■ Supplied records:
------------------------------------
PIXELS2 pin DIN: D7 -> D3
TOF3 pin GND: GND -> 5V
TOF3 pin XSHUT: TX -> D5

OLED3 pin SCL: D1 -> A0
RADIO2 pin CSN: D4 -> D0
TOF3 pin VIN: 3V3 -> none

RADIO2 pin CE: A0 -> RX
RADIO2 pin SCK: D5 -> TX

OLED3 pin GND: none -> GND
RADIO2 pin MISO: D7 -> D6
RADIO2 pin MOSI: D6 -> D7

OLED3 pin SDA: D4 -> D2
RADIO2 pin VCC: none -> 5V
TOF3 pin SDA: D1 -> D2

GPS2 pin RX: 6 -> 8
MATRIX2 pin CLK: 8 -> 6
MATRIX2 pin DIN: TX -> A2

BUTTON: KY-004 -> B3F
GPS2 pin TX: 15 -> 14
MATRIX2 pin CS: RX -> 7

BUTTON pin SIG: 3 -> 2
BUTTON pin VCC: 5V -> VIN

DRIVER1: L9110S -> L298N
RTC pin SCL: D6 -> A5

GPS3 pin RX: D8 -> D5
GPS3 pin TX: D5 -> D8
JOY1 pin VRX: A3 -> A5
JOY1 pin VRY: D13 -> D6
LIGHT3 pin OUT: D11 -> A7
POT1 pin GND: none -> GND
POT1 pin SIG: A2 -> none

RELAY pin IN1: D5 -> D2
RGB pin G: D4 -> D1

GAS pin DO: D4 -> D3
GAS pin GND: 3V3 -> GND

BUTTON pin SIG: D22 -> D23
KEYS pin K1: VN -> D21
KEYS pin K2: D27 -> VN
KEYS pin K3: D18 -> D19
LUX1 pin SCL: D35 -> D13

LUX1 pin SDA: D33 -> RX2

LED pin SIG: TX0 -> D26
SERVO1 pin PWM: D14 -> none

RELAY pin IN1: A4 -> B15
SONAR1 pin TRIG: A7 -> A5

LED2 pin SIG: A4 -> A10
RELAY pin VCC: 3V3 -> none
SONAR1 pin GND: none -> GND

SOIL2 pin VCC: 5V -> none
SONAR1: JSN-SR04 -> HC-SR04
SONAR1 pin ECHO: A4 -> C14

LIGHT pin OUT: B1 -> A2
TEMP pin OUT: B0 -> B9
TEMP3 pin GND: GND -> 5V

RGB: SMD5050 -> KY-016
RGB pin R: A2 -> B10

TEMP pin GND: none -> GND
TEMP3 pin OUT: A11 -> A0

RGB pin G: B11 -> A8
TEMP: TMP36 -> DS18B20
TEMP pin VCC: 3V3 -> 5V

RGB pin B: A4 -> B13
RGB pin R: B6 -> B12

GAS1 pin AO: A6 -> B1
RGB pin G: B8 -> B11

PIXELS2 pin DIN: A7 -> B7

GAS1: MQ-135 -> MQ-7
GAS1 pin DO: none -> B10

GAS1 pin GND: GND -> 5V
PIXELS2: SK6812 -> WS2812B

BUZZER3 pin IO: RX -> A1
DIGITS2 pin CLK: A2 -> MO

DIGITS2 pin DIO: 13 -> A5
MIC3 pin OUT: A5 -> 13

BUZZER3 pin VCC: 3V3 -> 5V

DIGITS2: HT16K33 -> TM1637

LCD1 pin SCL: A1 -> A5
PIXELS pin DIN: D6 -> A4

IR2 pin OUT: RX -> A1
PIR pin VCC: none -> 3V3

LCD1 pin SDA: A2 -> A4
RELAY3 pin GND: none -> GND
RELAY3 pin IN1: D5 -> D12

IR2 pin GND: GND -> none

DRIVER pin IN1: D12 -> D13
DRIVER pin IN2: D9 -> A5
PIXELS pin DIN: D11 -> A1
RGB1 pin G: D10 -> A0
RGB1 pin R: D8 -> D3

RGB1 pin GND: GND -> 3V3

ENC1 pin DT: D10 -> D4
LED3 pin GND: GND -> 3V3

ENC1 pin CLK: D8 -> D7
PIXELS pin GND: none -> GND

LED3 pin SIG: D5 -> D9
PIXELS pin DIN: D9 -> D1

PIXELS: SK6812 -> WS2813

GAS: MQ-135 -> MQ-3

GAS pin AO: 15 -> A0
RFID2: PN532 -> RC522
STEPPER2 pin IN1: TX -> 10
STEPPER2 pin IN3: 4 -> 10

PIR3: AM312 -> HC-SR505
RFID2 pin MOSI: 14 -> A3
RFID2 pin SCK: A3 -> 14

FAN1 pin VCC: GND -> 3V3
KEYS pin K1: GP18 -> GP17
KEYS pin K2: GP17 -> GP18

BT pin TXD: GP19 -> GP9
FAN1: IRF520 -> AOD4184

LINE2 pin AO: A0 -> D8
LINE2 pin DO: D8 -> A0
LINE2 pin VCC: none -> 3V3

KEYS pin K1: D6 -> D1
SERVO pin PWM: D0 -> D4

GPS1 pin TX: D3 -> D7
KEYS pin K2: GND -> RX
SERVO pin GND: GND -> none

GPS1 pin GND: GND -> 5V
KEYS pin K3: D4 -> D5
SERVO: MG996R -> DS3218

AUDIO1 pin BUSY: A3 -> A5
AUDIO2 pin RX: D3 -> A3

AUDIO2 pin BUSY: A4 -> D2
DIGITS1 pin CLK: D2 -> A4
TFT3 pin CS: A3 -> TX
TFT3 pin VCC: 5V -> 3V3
------------------------------------
Line by line, write out the records above exactly.

PIXELS2 pin DIN: D7 -> D3
TOF3 pin GND: GND -> 5V
TOF3 pin XSHUT: TX -> D5

OLED3 pin SCL: D1 -> A0
RADIO2 pin CSN: D4 -> D0
TOF3 pin VIN: 3V3 -> none

RADIO2 pin CE: A0 -> RX
RADIO2 pin SCK: D5 -> TX

OLED3 pin GND: none -> GND
RADIO2 pin MISO: D7 -> D6
RADIO2 pin MOSI: D6 -> D7

OLED3 pin SDA: D4 -> D2
RADIO2 pin VCC: none -> 5V
TOF3 pin SDA: D1 -> D2

GPS2 pin RX: 6 -> 8
MATRIX2 pin CLK: 8 -> 6
MATRIX2 pin DIN: TX -> A2

BUTTON: KY-004 -> B3F
GPS2 pin TX: 15 -> 14
MATRIX2 pin CS: RX -> 7

BUTTON pin SIG: 3 -> 2
BUTTON pin VCC: 5V -> VIN

DRIVER1: L9110S -> L298N
RTC pin SCL: D6 -> A5

GPS3 pin RX: D8 -> D5
GPS3 pin TX: D5 -> D8
JOY1 pin VRX: A3 -> A5
JOY1 pin VRY: D13 -> D6
LIGHT3 pin OUT: D11 -> A7
POT1 pin GND: none -> GND
POT1 pin SIG: A2 -> none

RELAY pin IN1: D5 -> D2
RGB pin G: D4 -> D1

GAS pin DO: D4 -> D3
GAS pin GND: 3V3 -> GND

BUTTON pin SIG: D22 -> D23
KEYS pin K1: VN -> D21
KEYS pin K2: D27 -> VN
KEYS pin K3: D18 -> D19
LUX1 pin SCL: D35 -> D13

LUX1 pin SDA: D33 -> RX2

LED pin SIG: TX0 -> D26
SERVO1 pin PWM: D14 -> none

RELAY pin IN1: A4 -> B15
SONAR1 pin TRIG: A7 -> A5

LED2 pin SIG: A4 -> A10
RELAY pin VCC: 3V3 -> none
SONAR1 pin GND: none -> GND

SOIL2 pin VCC: 5V -> none
SONAR1: JSN-SR04 -> HC-SR04
SONAR1 pin ECHO: A4 -> C14

LIGHT pin OUT: B1 -> A2
TEMP pin OUT: B0 -> B9
TEMP3 pin GND: GND -> 5V

RGB: SMD5050 -> KY-016
RGB pin R: A2 -> B10

TEMP pin GND: none -> GND
TEMP3 pin OUT: A11 -> A0

RGB pin G: B11 -> A8
TEMP: TMP36 -> DS18B20
TEMP pin VCC: 3V3 -> 5V

RGB pin B: A4 -> B13
RGB pin R: B6 -> B12

GAS1 pin AO: A6 -> B1
RGB pin G: B8 -> B11

PIXELS2 pin DIN: A7 -> B7

GAS1: MQ-135 -> MQ-7
GAS1 pin DO: none -> B10

GAS1 pin GND: GND -> 5V
PIXELS2: SK6812 -> WS2812B

BUZZER3 pin IO: RX -> A1
DIGITS2 pin CLK: A2 -> MO

DIGITS2 pin DIO: 13 -> A5
MIC3 pin OUT: A5 -> 13

BUZZER3 pin VCC: 3V3 -> 5V

DIGITS2: HT16K33 -> TM1637

LCD1 pin SCL: A1 -> A5
PIXELS pin DIN: D6 -> A4

IR2 pin OUT: RX -> A1
PIR pin VCC: none -> 3V3

LCD1 pin SDA: A2 -> A4
RELAY3 pin GND: none -> GND
RELAY3 pin IN1: D5 -> D12

IR2 pin GND: GND -> none

DRIVER pin IN1: D12 -> D13
DRIVER pin IN2: D9 -> A5
PIXELS pin DIN: D11 -> A1
RGB1 pin G: D10 -> A0
RGB1 pin R: D8 -> D3

RGB1 pin GND: GND -> 3V3

ENC1 pin DT: D10 -> D4
LED3 pin GND: GND -> 3V3

ENC1 pin CLK: D8 -> D7
PIXELS pin GND: none -> GND

LED3 pin SIG: D5 -> D9
PIXELS pin DIN: D9 -> D1

PIXELS: SK6812 -> WS2813

GAS: MQ-135 -> MQ-3

GAS pin AO: 15 -> A0
RFID2: PN532 -> RC522
STEPPER2 pin IN1: TX -> 10
STEPPER2 pin IN3: 4 -> 10

PIR3: AM312 -> HC-SR505
RFID2 pin MOSI: 14 -> A3
RFID2 pin SCK: A3 -> 14

FAN1 pin VCC: GND -> 3V3
KEYS pin K1: GP18 -> GP17
KEYS pin K2: GP17 -> GP18

BT pin TXD: GP19 -> GP9
FAN1: IRF520 -> AOD4184

LINE2 pin AO: A0 -> D8
LINE2 pin DO: D8 -> A0
LINE2 pin VCC: none -> 3V3

KEYS pin K1: D6 -> D1
SERVO pin PWM: D0 -> D4

GPS1 pin TX: D3 -> D7
KEYS pin K2: GND -> RX
SERVO pin GND: GND -> none

GPS1 pin GND: GND -> 5V
KEYS pin K3: D4 -> D5
SERVO: MG996R -> DS3218

AUDIO1 pin BUSY: A3 -> A5
AUDIO2 pin RX: D3 -> A3

AUDIO2 pin BUSY: A4 -> D2
DIGITS1 pin CLK: D2 -> A4
TFT3 pin CS: A3 -> TX
TFT3 pin VCC: 5V -> 3V3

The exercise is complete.